| EXERCISE |
Please recast the lines from the one containing "XST: 20:58 -> 20:19" up to and including the one containing "73: 5:27 -> 4:09" as a numbered list, skipping blank lines and leaving out the pictures.

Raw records

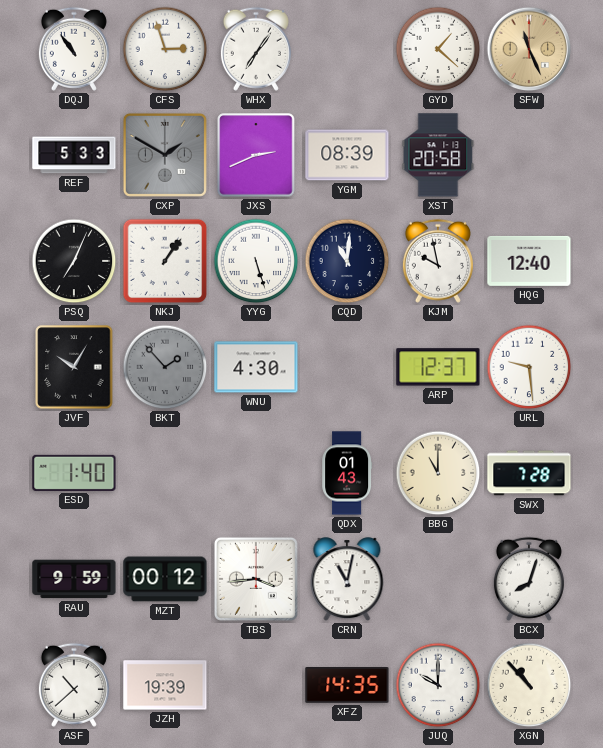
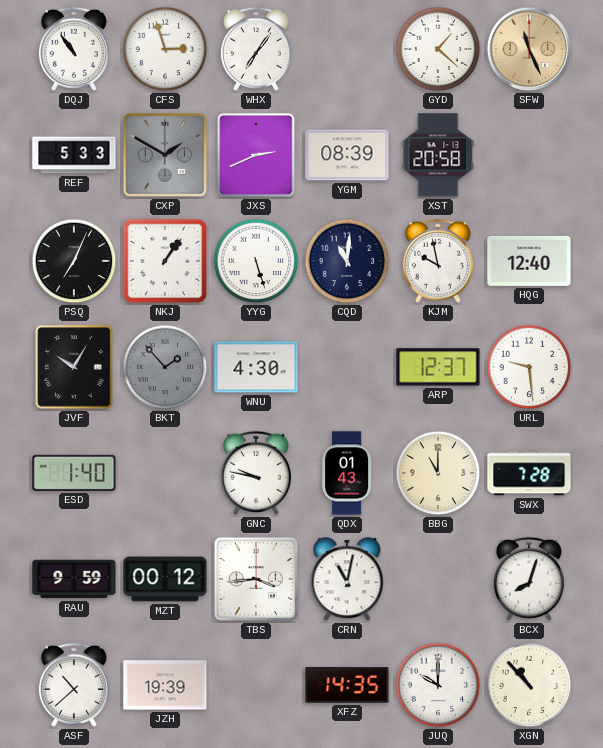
GNC: none -> 9:47
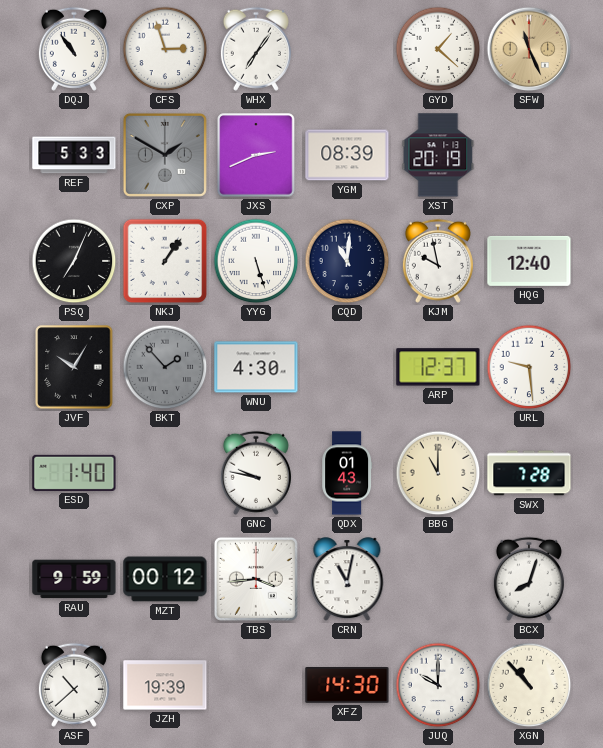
XST: 20:58 -> 20:19
XFZ: 14:35 -> 14:30
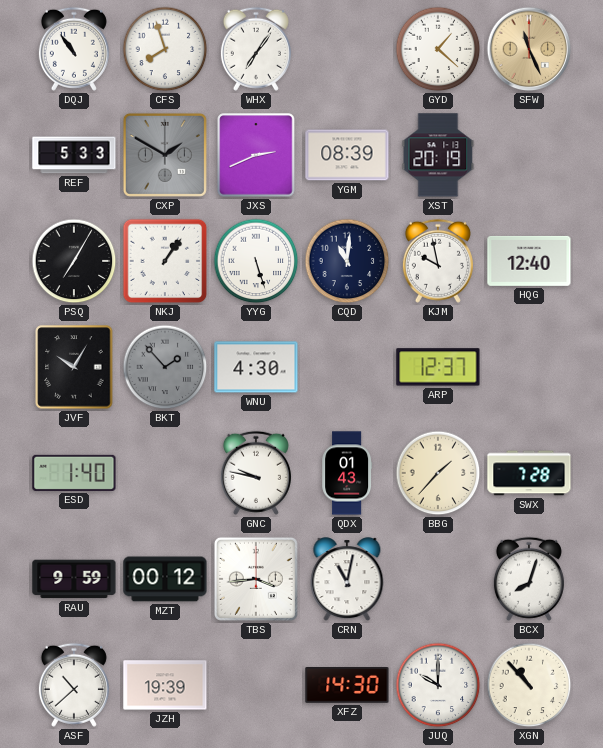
CFS: 2:57 -> 7:57
PSQ: 7:04 -> 7:05
URL: 9:29 -> none
BBG: 11:00 -> 1:37
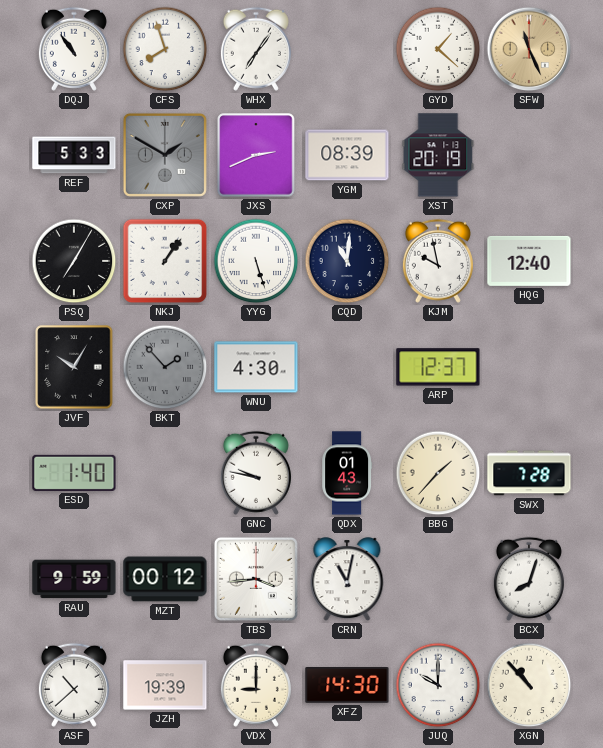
VDX: none -> 9:00
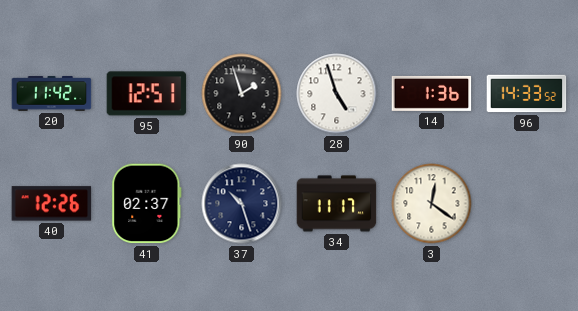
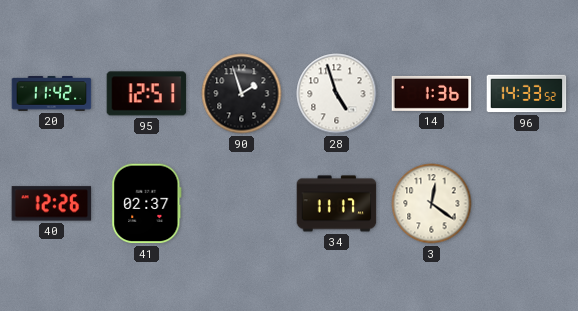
37: 10:27 -> none
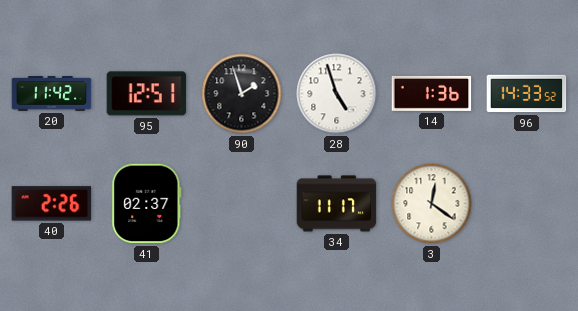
40: 12:26 -> 2:26
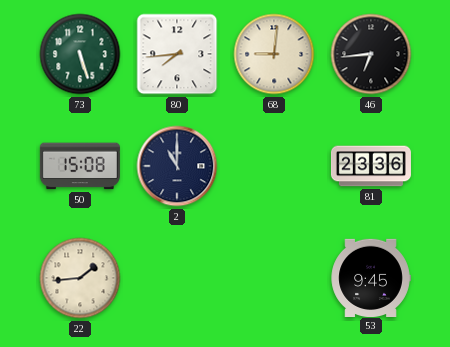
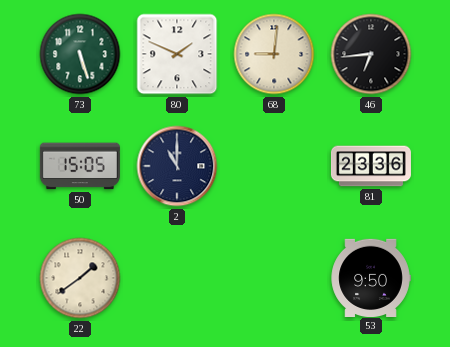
80: 7:44 -> 1:49
50: 15:08 -> 15:05
22: 1:44 -> 1:39
53: 9:45 -> 9:50
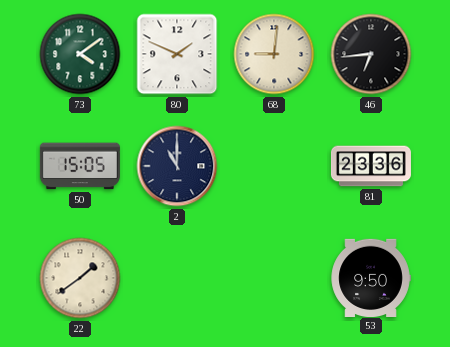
73: 5:27 -> 4:09
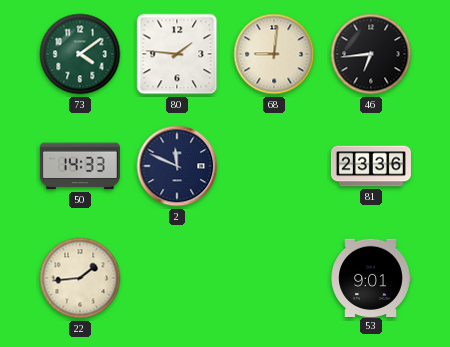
80: 1:49 -> 1:46
50: 15:05 -> 14:33
2: 11:00 -> 11:49
22: 1:39 -> 1:44
53: 9:50 -> 9:01
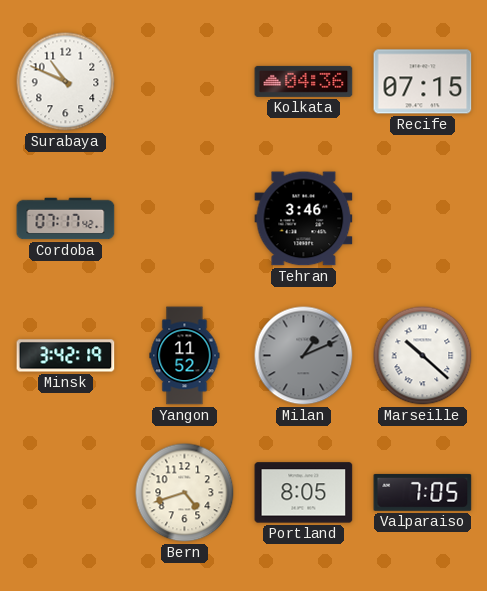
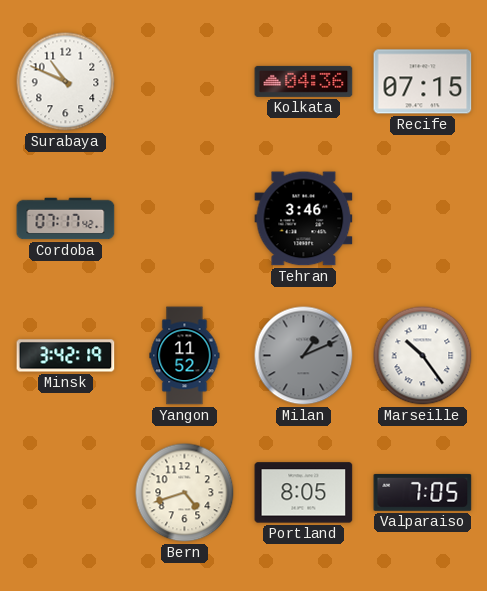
Marseille: 10:22 -> 10:24
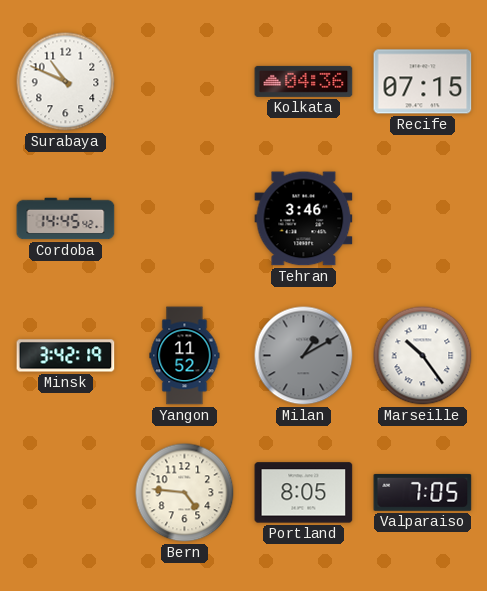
Cordoba: 07:17 -> 14:45
Milan: 1:11 -> 1:10
Bern: 4:42 -> 4:46
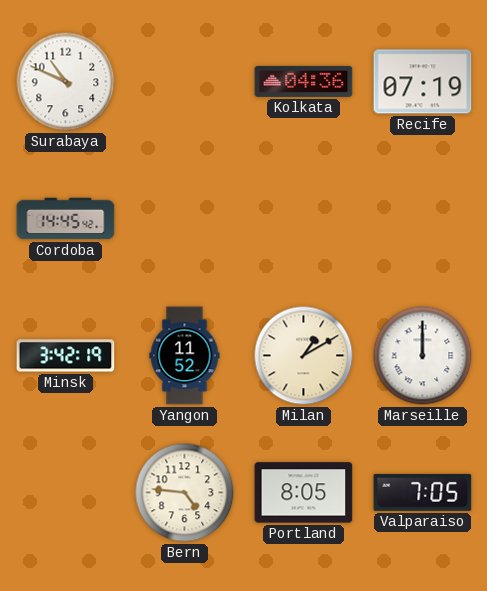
Recife: 07:15 -> 07:19
Tehran: 3:46 -> none
Milan dial: grey -> cream
Marseille: 10:24 -> 12:00
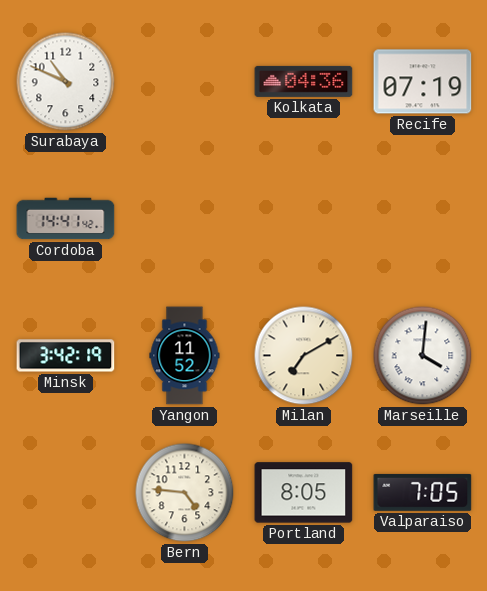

| TASK OUTPUT |
1. XST: 20:58 -> 20:19
2. XFZ: 14:35 -> 14:30
3. CFS: 2:57 -> 7:57
4. PSQ: 7:04 -> 7:05
5. URL: 9:29 -> none
6. BBG: 11:00 -> 1:37
7. VDX: none -> 9:00
8. 37: 10:27 -> none
9. 40: 12:26 -> 2:26
10. 80: 7:44 -> 1:49
11. 50: 15:08 -> 15:05
12. 22: 1:44 -> 1:39
13. 53: 9:45 -> 9:50
14. 73: 5:27 -> 4:09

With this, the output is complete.